## Brief
Wherever pictures appear in the listing below, leave them out, and copy exactly, and only, everything from the line with "(144, 345) = (310, 385): none" down to the line with "(929, 248) = (364, 371): green".

## Available data
Start of Block
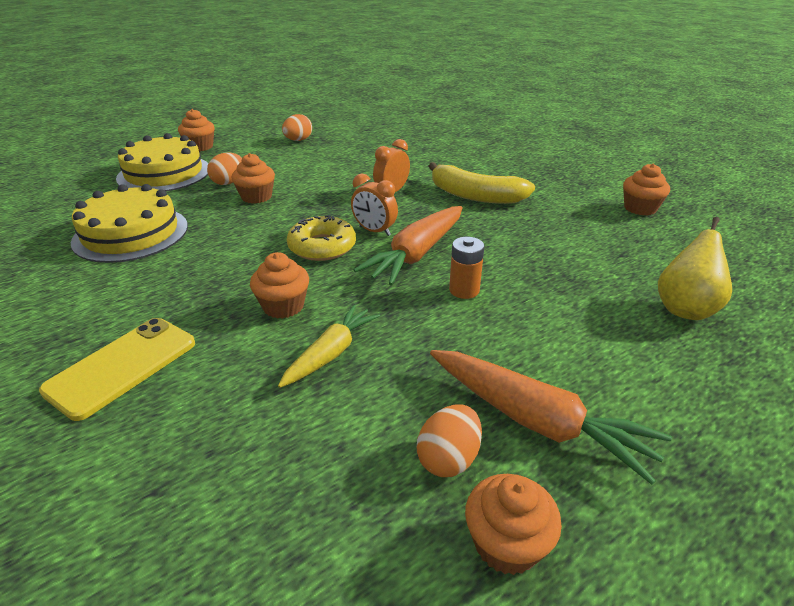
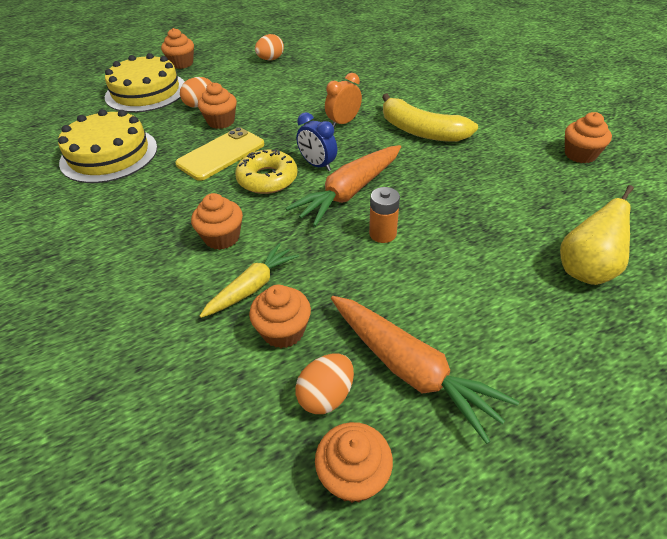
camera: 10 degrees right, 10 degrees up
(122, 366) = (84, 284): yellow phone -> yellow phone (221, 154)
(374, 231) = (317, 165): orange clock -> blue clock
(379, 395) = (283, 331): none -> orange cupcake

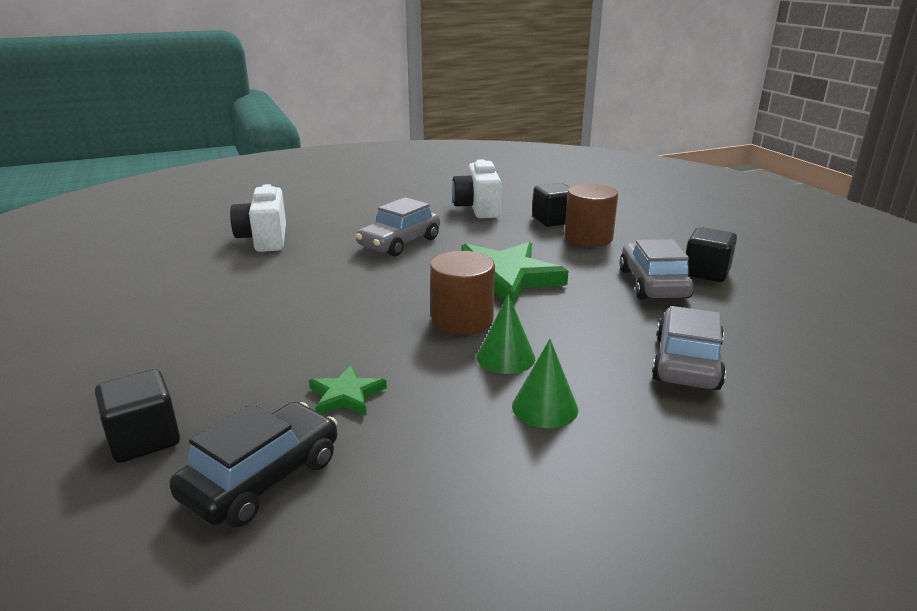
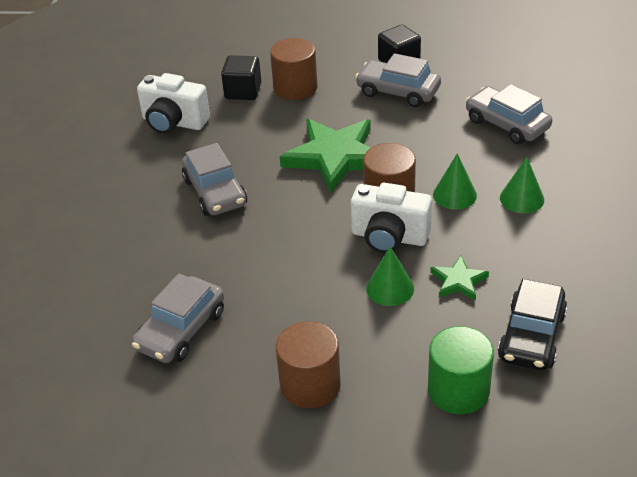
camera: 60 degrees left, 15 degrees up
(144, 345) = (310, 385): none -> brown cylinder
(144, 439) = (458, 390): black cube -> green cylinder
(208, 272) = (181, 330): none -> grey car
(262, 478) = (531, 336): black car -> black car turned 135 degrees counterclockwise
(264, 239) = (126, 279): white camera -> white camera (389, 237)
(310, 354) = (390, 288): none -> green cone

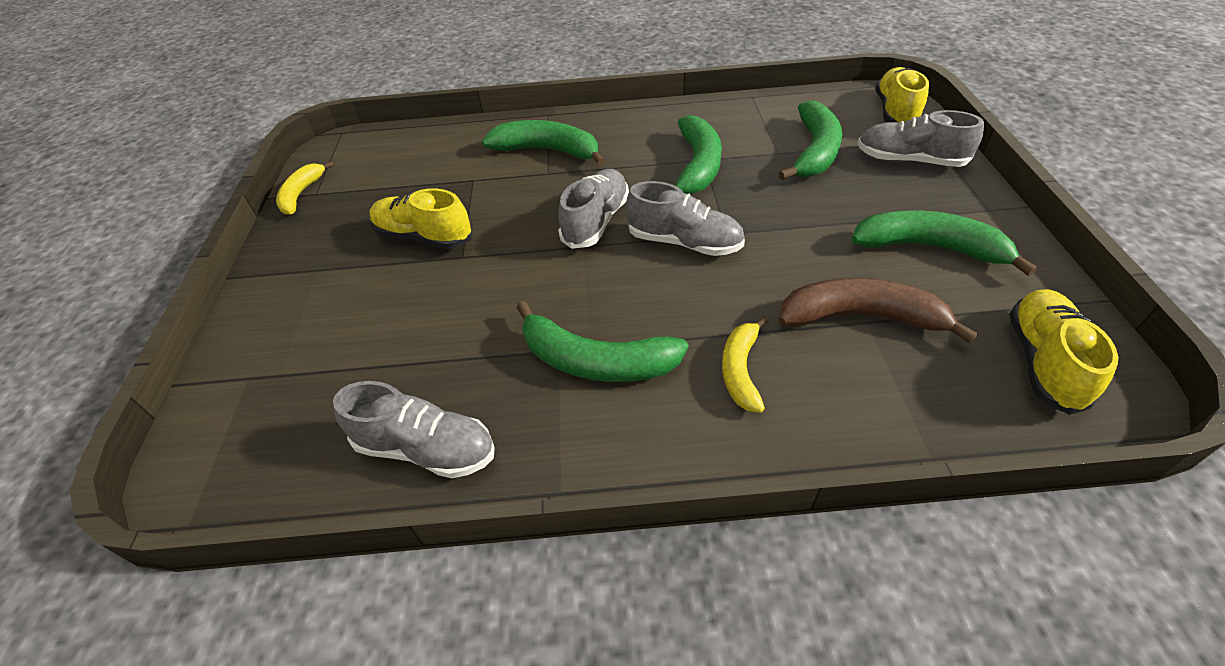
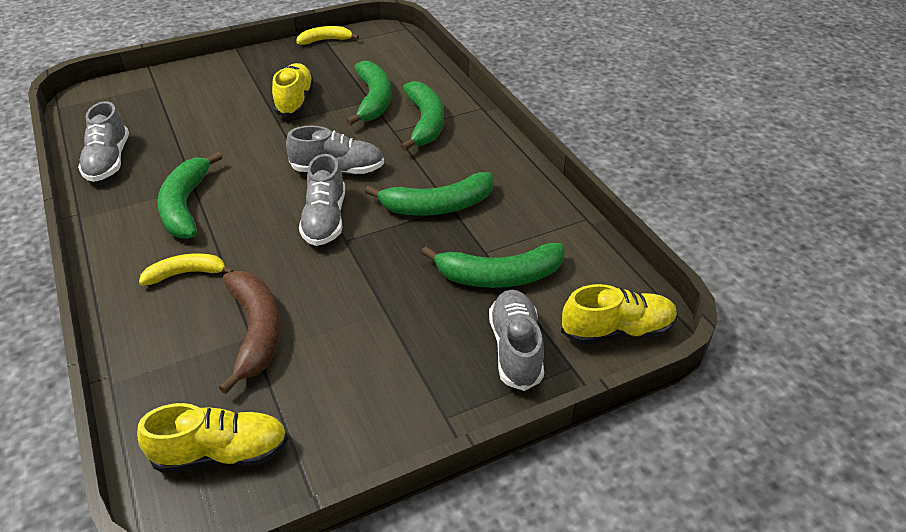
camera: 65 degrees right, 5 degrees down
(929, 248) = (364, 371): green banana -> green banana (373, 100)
End of Block
Start of Block
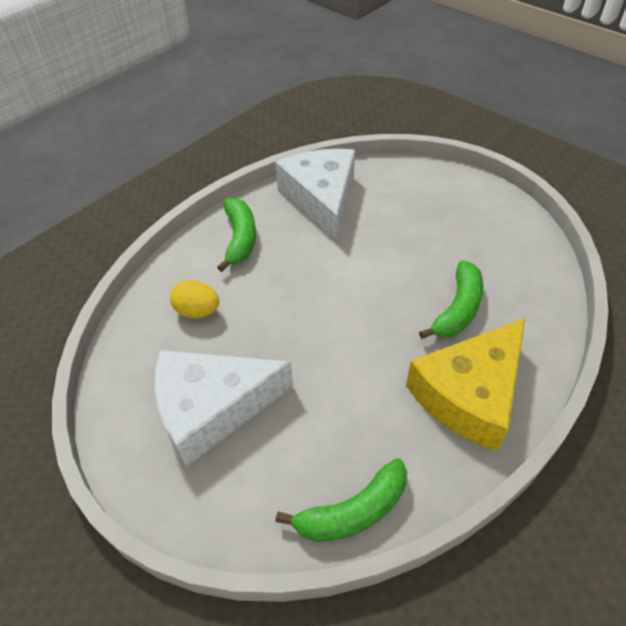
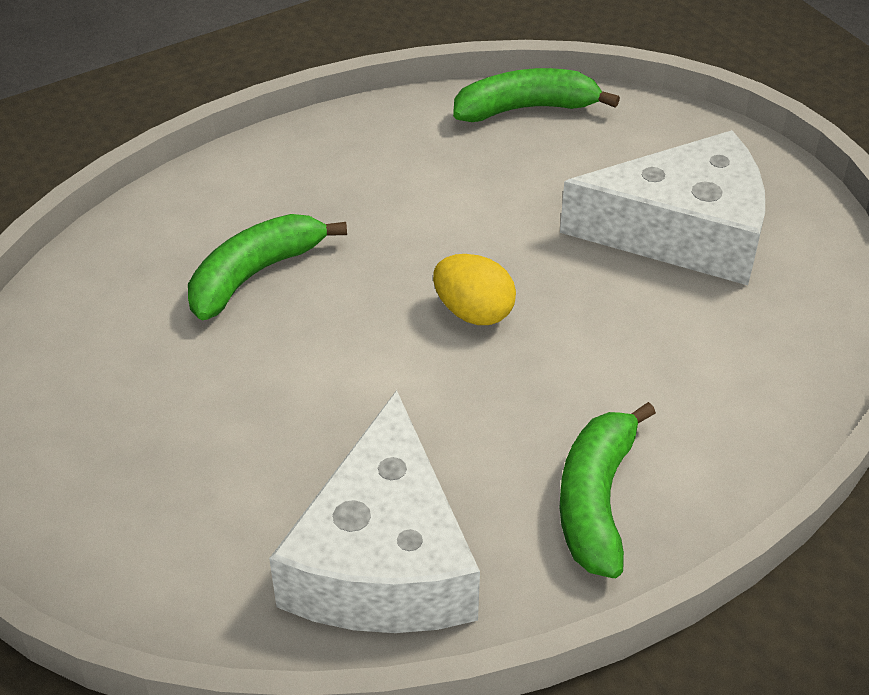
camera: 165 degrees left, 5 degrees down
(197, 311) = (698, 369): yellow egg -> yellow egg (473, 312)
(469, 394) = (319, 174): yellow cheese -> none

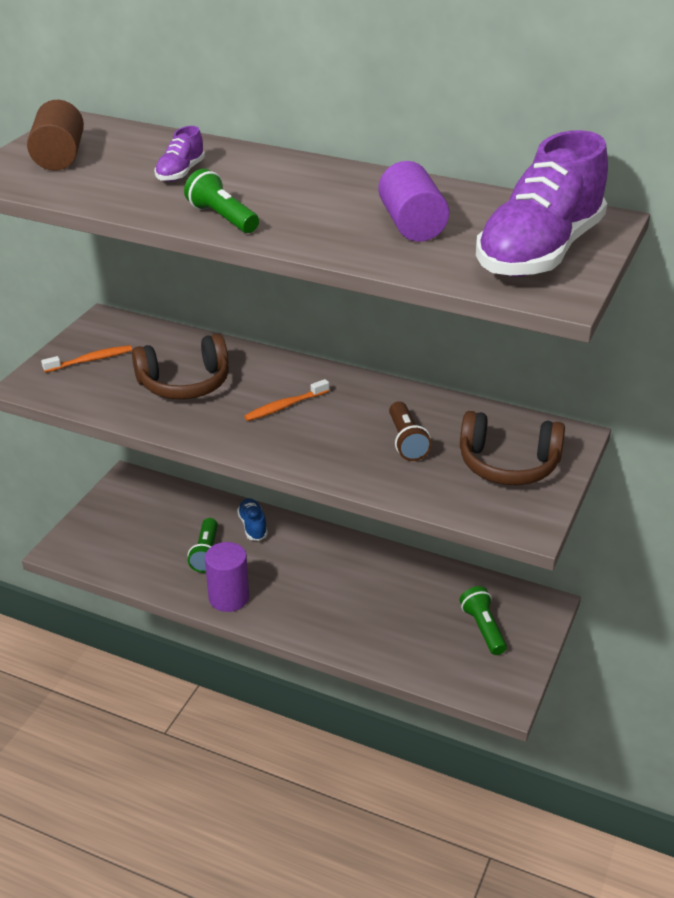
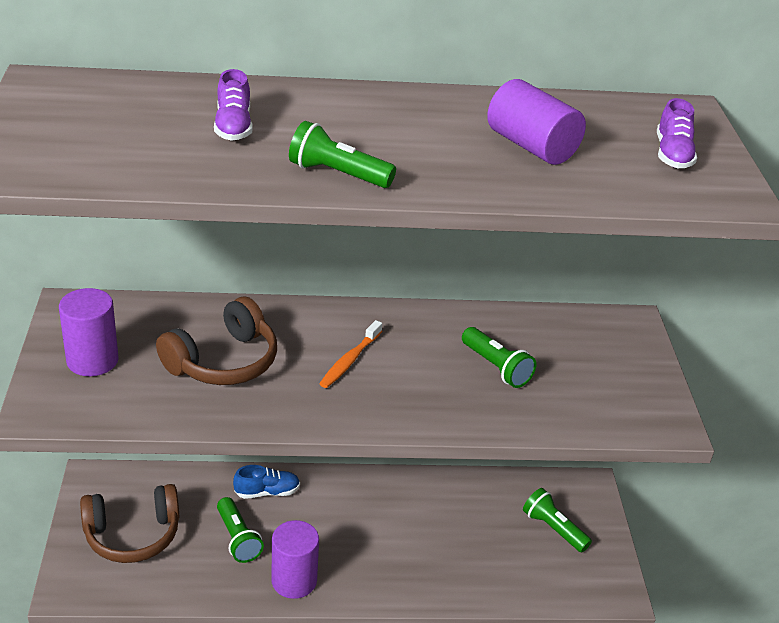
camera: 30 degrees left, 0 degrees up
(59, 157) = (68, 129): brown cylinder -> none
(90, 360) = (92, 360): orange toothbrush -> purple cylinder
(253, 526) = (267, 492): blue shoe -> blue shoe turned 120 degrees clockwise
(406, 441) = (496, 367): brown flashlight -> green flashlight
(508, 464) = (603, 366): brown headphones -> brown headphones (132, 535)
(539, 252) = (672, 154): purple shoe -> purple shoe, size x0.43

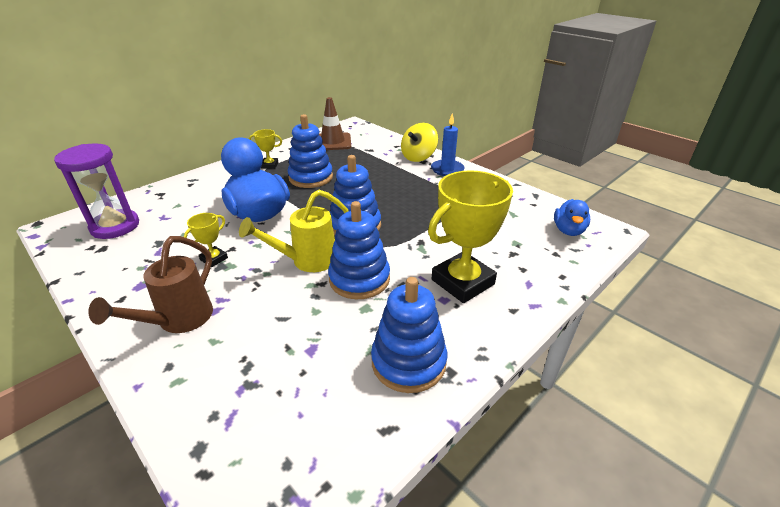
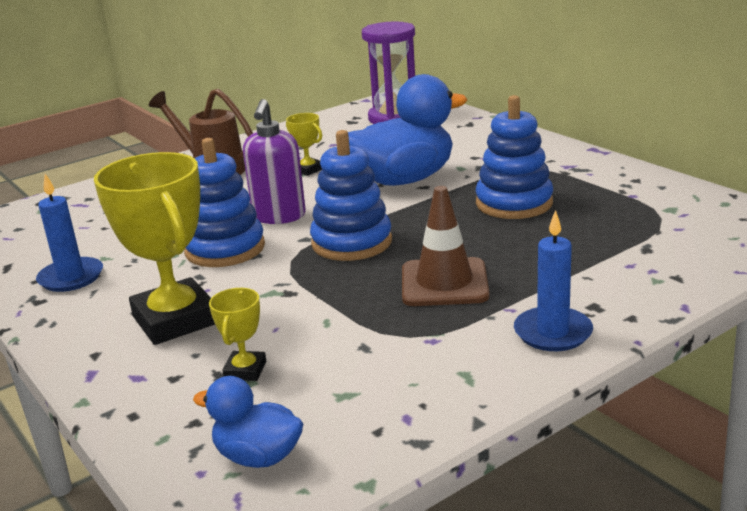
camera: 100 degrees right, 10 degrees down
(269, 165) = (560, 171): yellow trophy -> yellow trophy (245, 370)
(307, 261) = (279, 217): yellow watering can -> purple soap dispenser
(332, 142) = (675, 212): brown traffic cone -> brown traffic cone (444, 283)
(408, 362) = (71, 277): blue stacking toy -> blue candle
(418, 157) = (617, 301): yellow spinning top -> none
End of Block
Start of Block
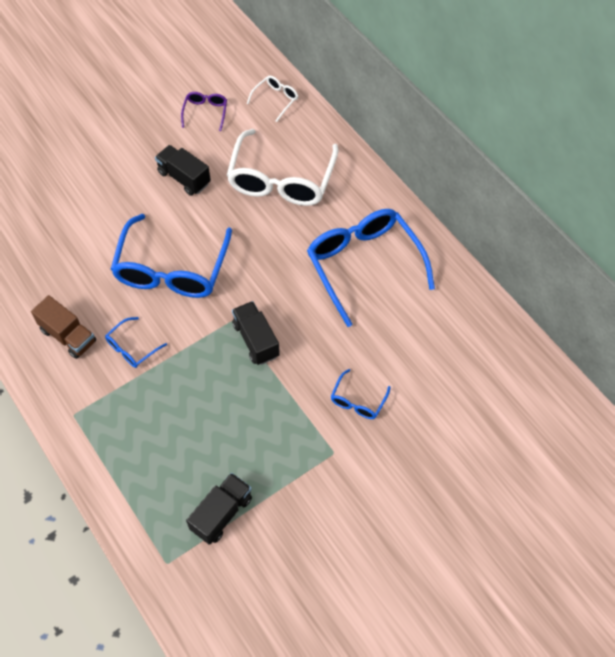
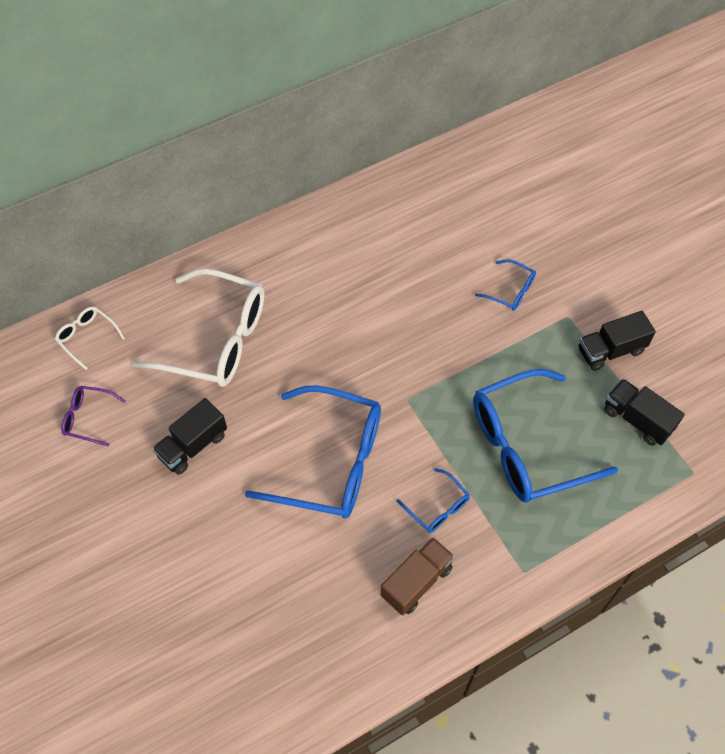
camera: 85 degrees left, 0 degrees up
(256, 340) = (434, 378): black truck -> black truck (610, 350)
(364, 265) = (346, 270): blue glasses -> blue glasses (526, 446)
End of Block
## Answer area
(144, 345) = (310, 385): none -> brown cylinder
(144, 439) = (458, 390): black cube -> green cylinder
(208, 272) = (181, 330): none -> grey car
(262, 478) = (531, 336): black car -> black car turned 135 degrees counterclockwise
(264, 239) = (126, 279): white camera -> white camera (389, 237)
(310, 354) = (390, 288): none -> green cone

camera: 65 degrees right, 5 degrees down
(929, 248) = (364, 371): green banana -> green banana (373, 100)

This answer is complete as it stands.